* Task statement: Copy out all of the data below, replacing each "absolute pixels" with "pixel units" and leaving every other character as it is.

* Data listing:
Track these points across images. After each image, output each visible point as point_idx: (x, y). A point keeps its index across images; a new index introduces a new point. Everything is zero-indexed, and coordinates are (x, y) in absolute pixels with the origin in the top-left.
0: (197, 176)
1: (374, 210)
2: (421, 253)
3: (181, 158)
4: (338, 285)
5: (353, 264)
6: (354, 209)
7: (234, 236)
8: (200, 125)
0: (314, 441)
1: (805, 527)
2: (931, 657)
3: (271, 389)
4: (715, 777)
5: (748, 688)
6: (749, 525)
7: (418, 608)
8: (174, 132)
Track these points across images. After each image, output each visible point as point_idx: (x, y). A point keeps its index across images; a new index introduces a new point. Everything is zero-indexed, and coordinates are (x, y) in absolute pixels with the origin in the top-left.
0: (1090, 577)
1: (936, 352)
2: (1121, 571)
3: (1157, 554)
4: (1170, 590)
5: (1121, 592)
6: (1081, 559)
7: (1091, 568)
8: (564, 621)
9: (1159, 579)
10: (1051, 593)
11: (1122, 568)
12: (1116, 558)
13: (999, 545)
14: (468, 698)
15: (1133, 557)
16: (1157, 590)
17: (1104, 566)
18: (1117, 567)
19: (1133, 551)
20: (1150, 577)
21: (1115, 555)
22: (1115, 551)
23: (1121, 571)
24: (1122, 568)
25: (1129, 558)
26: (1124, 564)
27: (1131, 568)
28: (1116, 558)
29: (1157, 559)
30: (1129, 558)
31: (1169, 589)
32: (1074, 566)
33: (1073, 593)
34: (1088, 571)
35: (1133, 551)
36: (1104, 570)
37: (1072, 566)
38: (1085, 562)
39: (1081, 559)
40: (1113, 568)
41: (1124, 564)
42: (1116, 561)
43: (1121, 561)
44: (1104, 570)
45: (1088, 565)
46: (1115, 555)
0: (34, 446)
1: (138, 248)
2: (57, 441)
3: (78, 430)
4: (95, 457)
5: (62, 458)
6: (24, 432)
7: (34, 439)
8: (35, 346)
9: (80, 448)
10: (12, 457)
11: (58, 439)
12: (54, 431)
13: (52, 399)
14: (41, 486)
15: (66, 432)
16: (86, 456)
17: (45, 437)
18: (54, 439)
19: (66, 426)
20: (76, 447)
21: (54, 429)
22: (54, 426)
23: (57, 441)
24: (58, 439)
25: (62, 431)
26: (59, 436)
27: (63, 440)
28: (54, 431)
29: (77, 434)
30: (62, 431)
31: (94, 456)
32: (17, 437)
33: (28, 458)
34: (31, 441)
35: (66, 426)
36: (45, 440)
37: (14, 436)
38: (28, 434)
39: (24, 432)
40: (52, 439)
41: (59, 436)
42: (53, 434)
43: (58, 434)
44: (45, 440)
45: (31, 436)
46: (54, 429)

* Exercise response:
Track these points across images. After each image, output each visible point as point_idx: (x, y). A point keeps its index across images; a new index introduces a new point. Everything is zero-indexed, and coordinates are (x, y) in pixel units with the origin in the top-left.
0: (197, 176)
1: (374, 210)
2: (421, 253)
3: (181, 158)
4: (338, 285)
5: (353, 264)
6: (354, 209)
7: (234, 236)
8: (200, 125)
0: (314, 441)
1: (805, 527)
2: (931, 657)
3: (271, 389)
4: (715, 777)
5: (748, 688)
6: (749, 525)
7: (418, 608)
8: (174, 132)
Track these points across images. After each image, output each visible point as point_idx: (x, y). A point keeps its index across images; a new index introduces a new point. Everything is zero-indexed, and coordinates are (x, y) in pixel units with the origin in the top-left.
0: (1090, 577)
1: (936, 352)
2: (1121, 571)
3: (1157, 554)
4: (1170, 590)
5: (1121, 592)
6: (1081, 559)
7: (1091, 568)
8: (564, 621)
9: (1159, 579)
10: (1051, 593)
11: (1122, 568)
12: (1116, 558)
13: (999, 545)
14: (468, 698)
15: (1133, 557)
16: (1157, 590)
17: (1104, 566)
18: (1117, 567)
19: (1133, 551)
20: (1150, 577)
21: (1115, 555)
22: (1115, 551)
23: (1121, 571)
24: (1122, 568)
25: (1129, 558)
26: (1124, 564)
27: (1131, 568)
28: (1116, 558)
29: (1157, 559)
30: (1129, 558)
31: (1169, 589)
32: (1074, 566)
33: (1073, 593)
34: (1088, 571)
35: (1133, 551)
36: (1104, 570)
37: (1072, 566)
38: (1085, 562)
39: (1081, 559)
40: (1113, 568)
41: (1124, 564)
42: (1116, 561)
43: (1121, 561)
44: (1104, 570)
45: (1088, 565)
46: (1115, 555)
0: (34, 446)
1: (138, 248)
2: (57, 441)
3: (78, 430)
4: (95, 457)
5: (62, 458)
6: (24, 432)
7: (34, 439)
8: (35, 346)
9: (80, 448)
10: (12, 457)
11: (58, 439)
12: (54, 431)
13: (52, 399)
14: (41, 486)
15: (66, 432)
16: (86, 456)
17: (45, 437)
18: (54, 439)
19: (66, 426)
20: (76, 447)
21: (54, 429)
22: (54, 426)
23: (57, 441)
24: (58, 439)
25: (62, 431)
26: (59, 436)
27: (63, 440)
28: (54, 431)
29: (77, 434)
30: (62, 431)
31: (94, 456)
32: (17, 437)
33: (28, 458)
34: (31, 441)
35: (66, 426)
36: (45, 440)
37: (14, 436)
38: (28, 434)
39: (24, 432)
40: (52, 439)
41: (59, 436)
42: (53, 434)
43: (58, 434)
44: (45, 440)
45: (31, 436)
46: (54, 429)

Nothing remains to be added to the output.